■ **What the exercise asks**
Nothing outside the range below should be printed. Output exactly the lines from the line with "yellow round brick" to the line with "lime brick F4:F5 level 1 -> none", both included.

======== Data extract ========

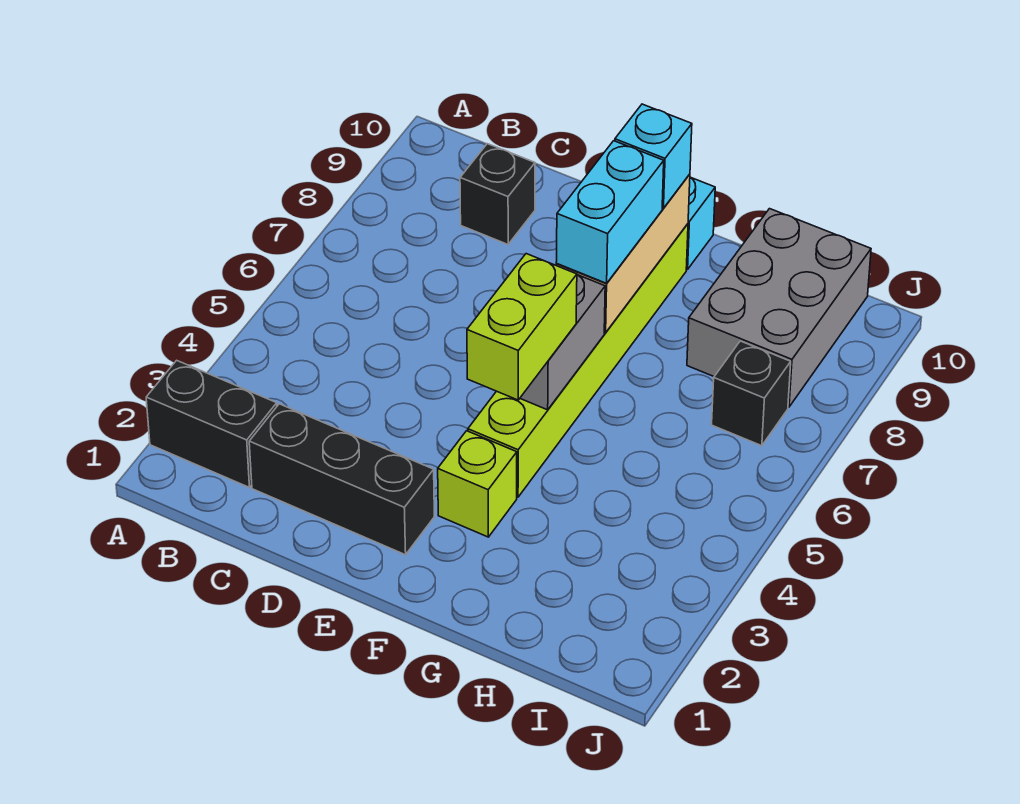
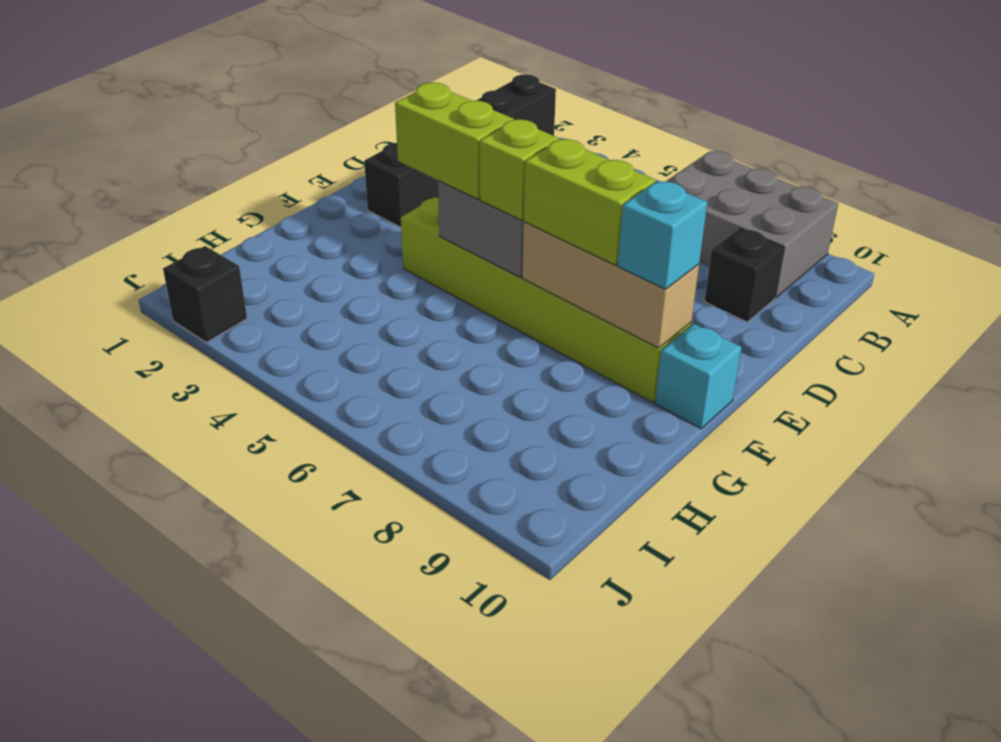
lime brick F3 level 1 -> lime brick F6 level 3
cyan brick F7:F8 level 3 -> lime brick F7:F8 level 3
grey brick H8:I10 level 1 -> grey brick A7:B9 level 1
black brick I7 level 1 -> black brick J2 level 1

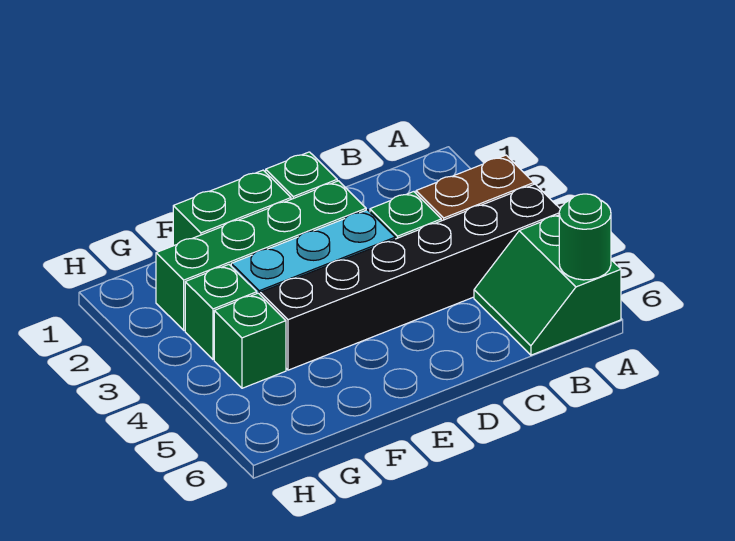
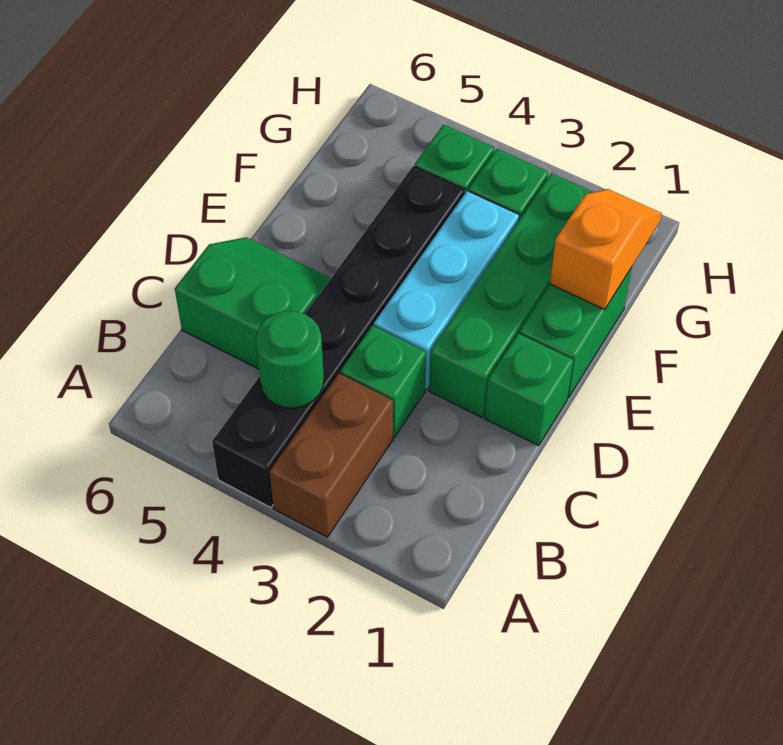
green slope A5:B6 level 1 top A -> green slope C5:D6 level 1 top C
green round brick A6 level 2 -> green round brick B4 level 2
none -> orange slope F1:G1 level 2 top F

========
======== Data extract ========

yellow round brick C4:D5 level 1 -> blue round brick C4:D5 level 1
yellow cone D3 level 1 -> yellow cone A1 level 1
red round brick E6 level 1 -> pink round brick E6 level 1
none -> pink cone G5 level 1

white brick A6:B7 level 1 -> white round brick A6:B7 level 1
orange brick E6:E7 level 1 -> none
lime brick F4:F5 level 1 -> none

========
======== Data extract ========

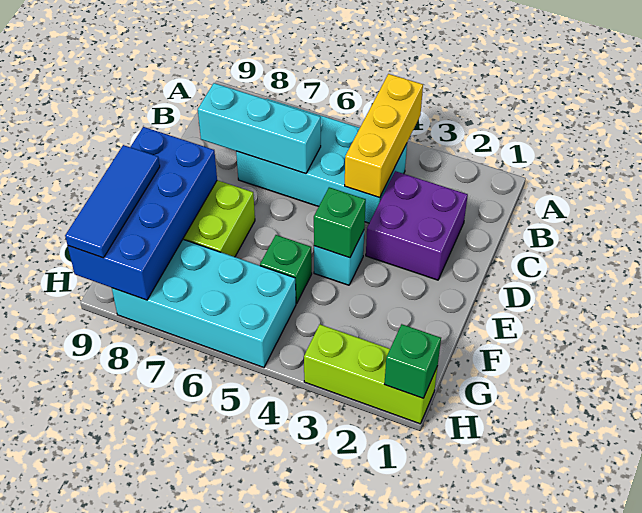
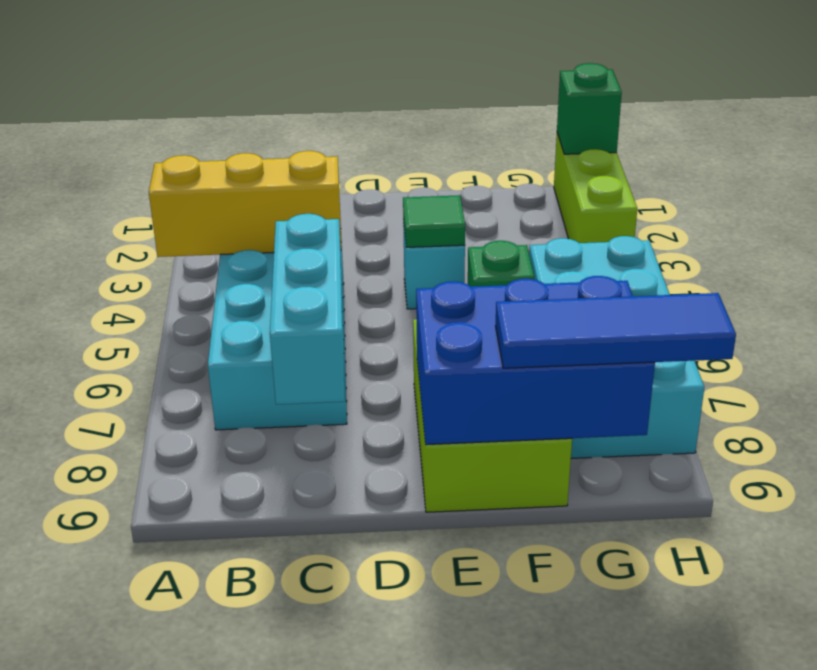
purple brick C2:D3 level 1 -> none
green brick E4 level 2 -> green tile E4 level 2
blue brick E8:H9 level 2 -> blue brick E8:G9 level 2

========

■ **Output of the task**
yellow round brick C4:D5 level 1 -> blue round brick C4:D5 level 1
yellow cone D3 level 1 -> yellow cone A1 level 1
red round brick E6 level 1 -> pink round brick E6 level 1
none -> pink cone G5 level 1

white brick A6:B7 level 1 -> white round brick A6:B7 level 1
orange brick E6:E7 level 1 -> none
lime brick F4:F5 level 1 -> none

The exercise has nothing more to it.